→ WORK REQUIRED
Your answer must be every line of the data that holds the string "none".

→ EXERCISE DATA
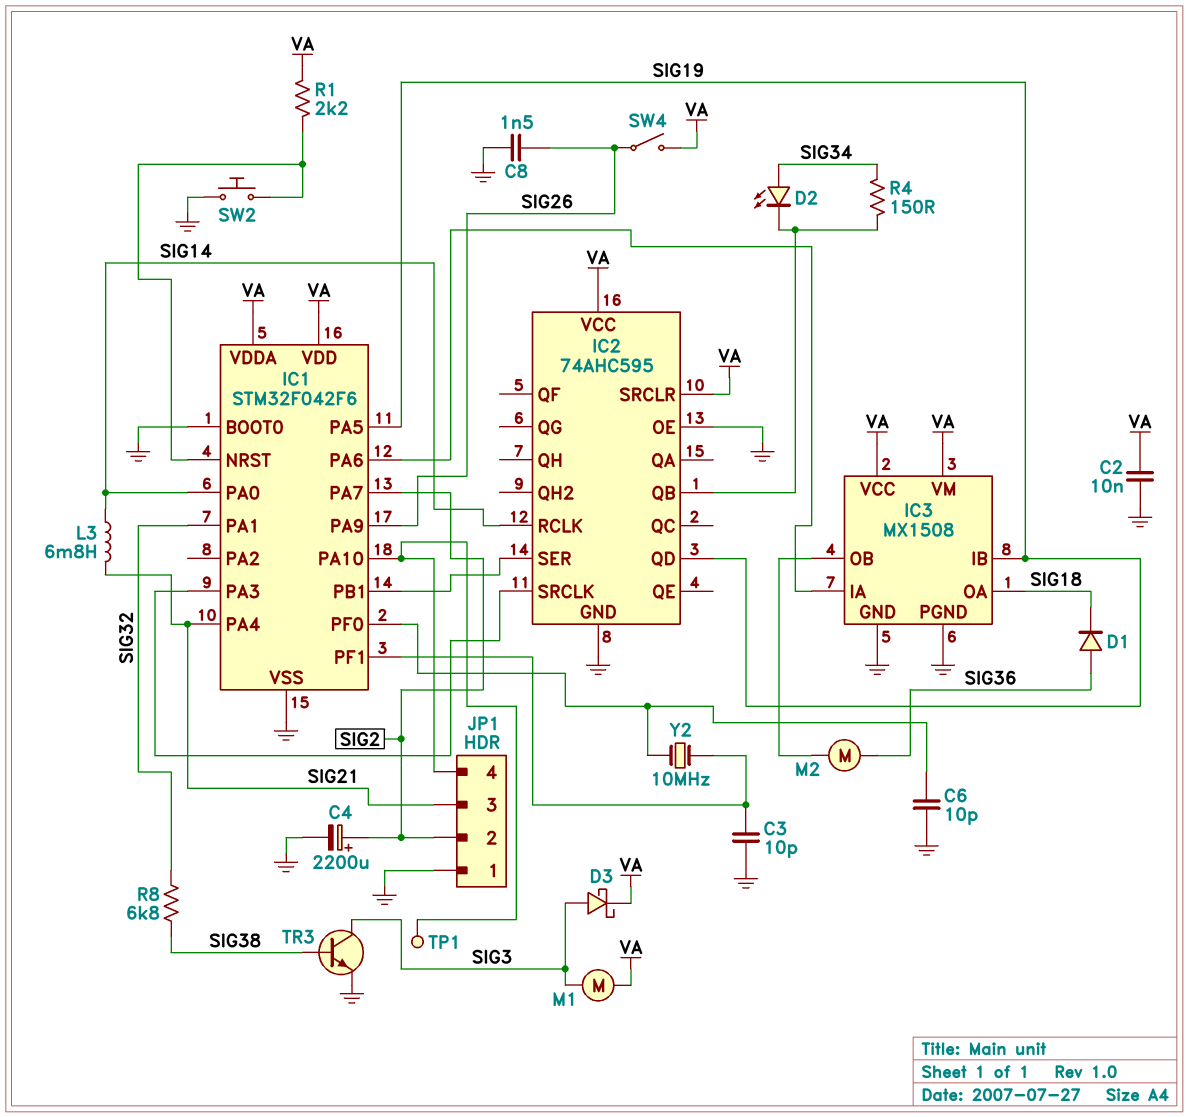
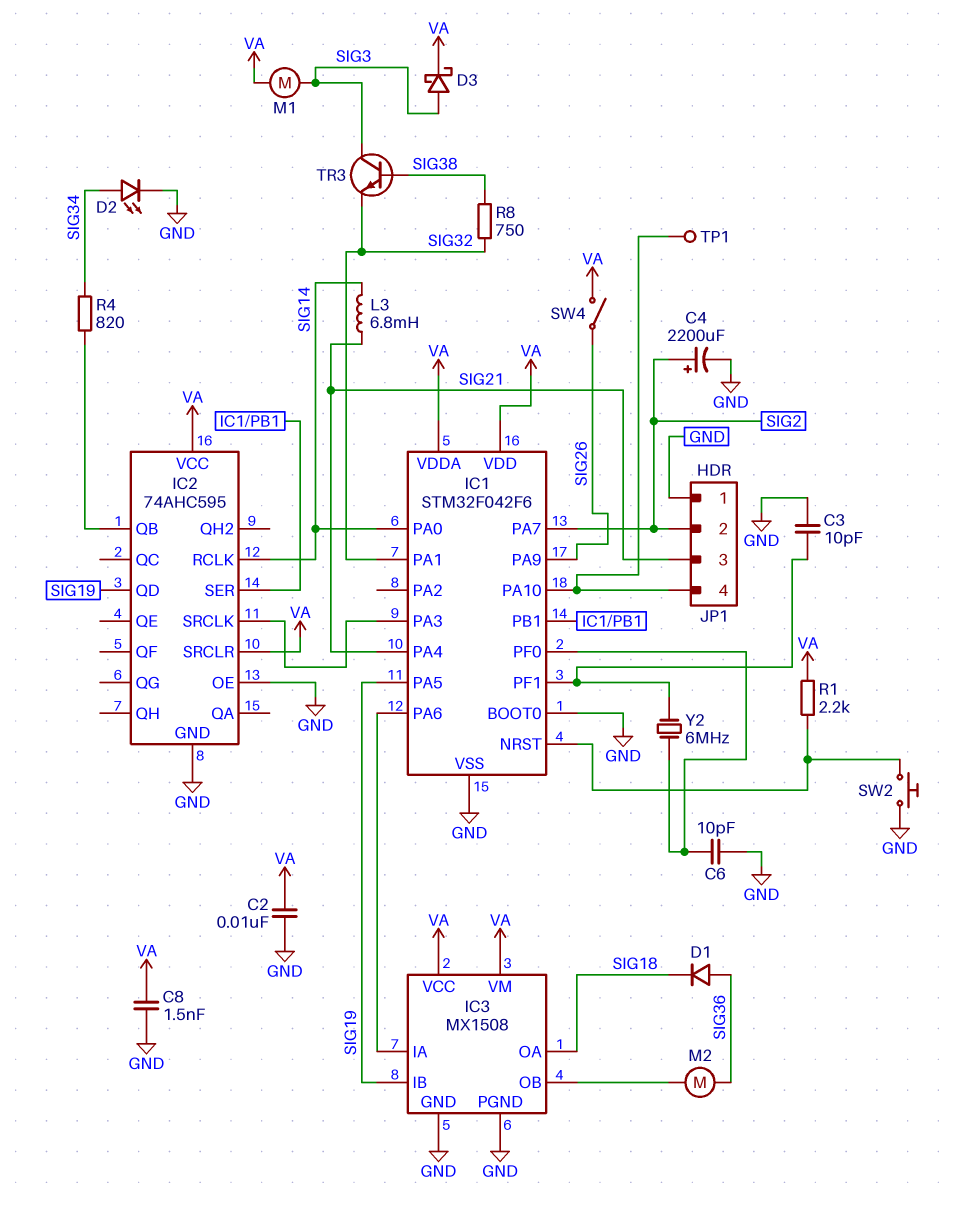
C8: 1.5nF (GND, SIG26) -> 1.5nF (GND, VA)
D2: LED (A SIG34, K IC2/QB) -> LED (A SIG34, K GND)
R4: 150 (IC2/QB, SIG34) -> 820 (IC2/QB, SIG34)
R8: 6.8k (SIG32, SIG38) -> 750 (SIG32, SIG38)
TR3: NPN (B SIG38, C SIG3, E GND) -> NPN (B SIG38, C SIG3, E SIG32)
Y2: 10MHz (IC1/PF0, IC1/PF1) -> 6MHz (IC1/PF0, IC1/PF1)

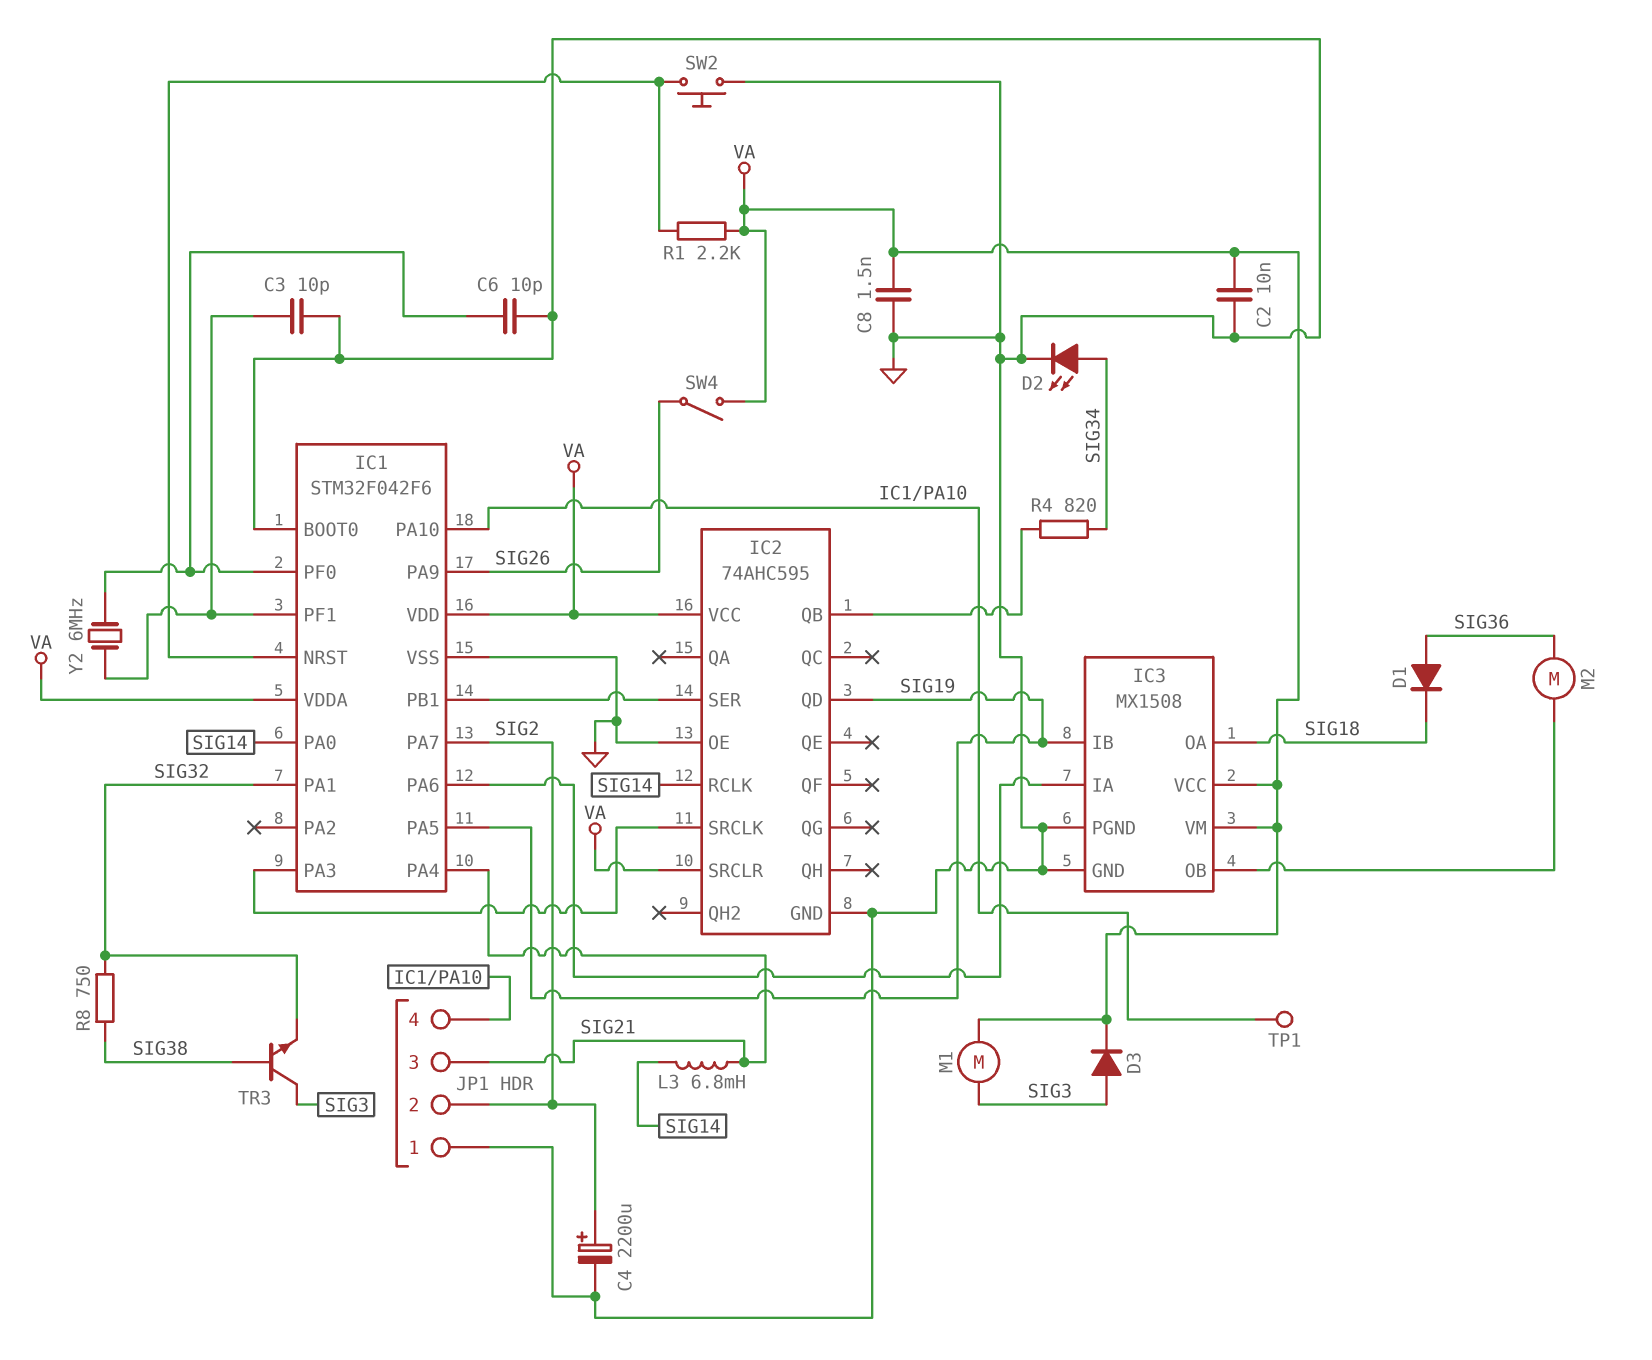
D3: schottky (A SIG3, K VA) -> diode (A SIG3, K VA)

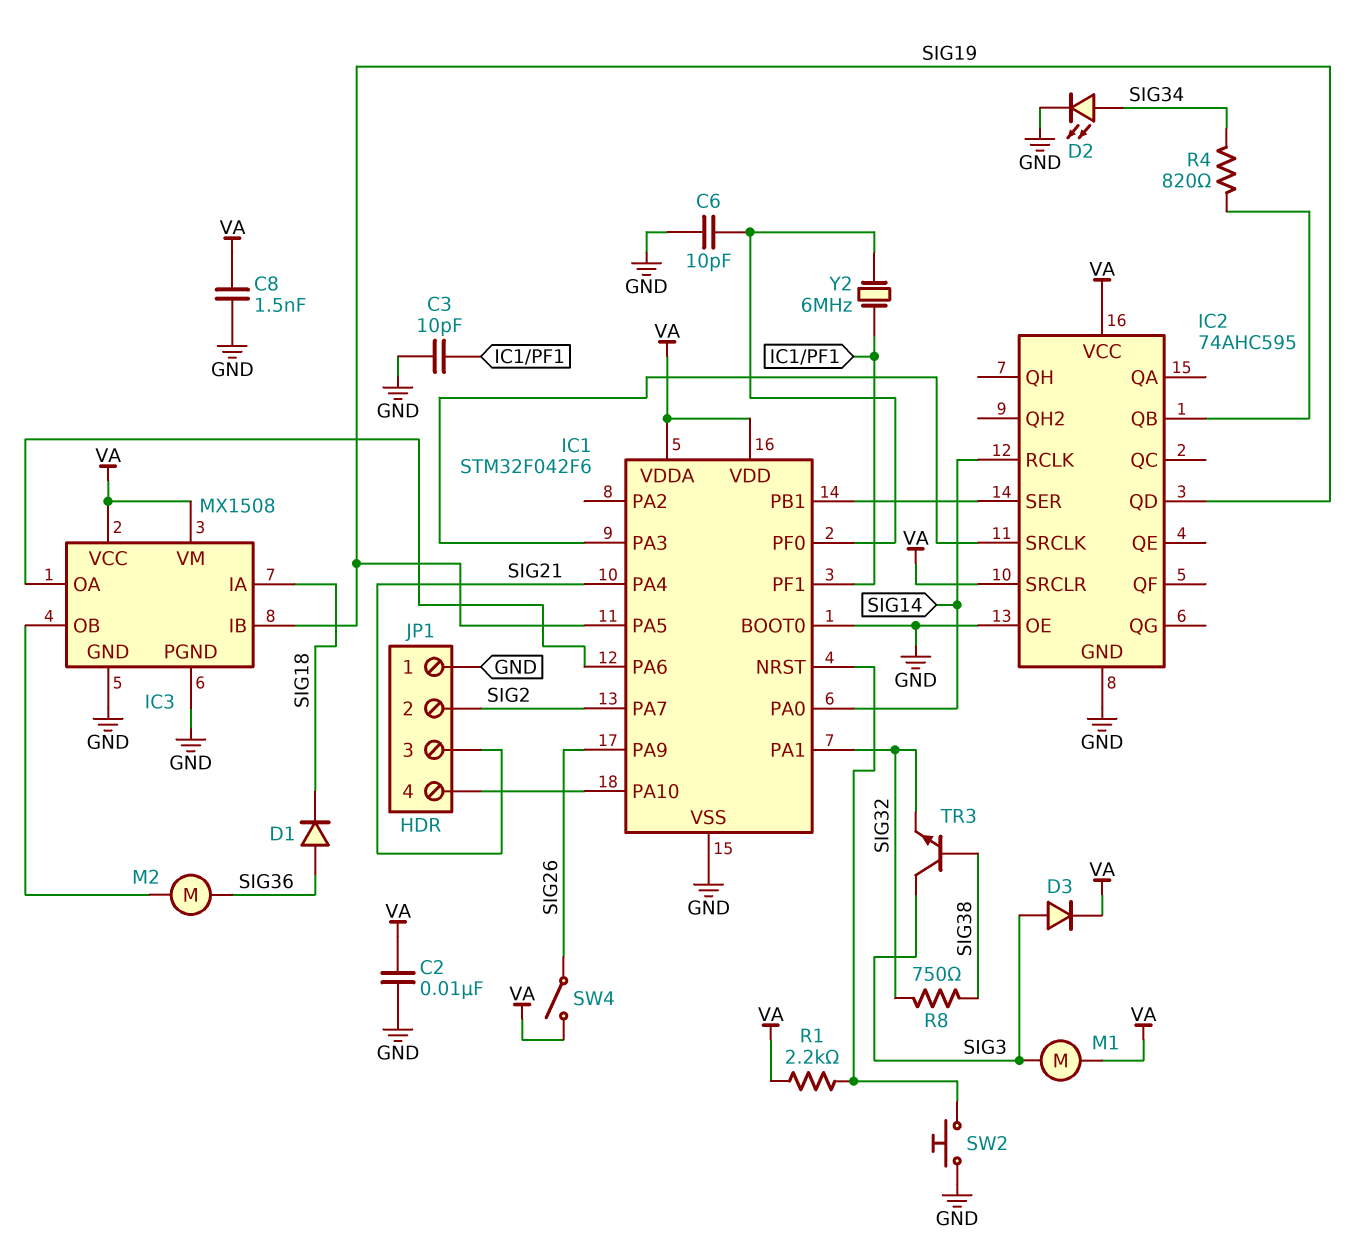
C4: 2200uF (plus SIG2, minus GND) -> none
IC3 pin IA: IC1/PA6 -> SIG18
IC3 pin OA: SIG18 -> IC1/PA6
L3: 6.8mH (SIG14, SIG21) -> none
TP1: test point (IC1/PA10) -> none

→ RESULT FOR THIS TASK
C4: 2200uF (plus SIG2, minus GND) -> none
L3: 6.8mH (SIG14, SIG21) -> none
TP1: test point (IC1/PA10) -> none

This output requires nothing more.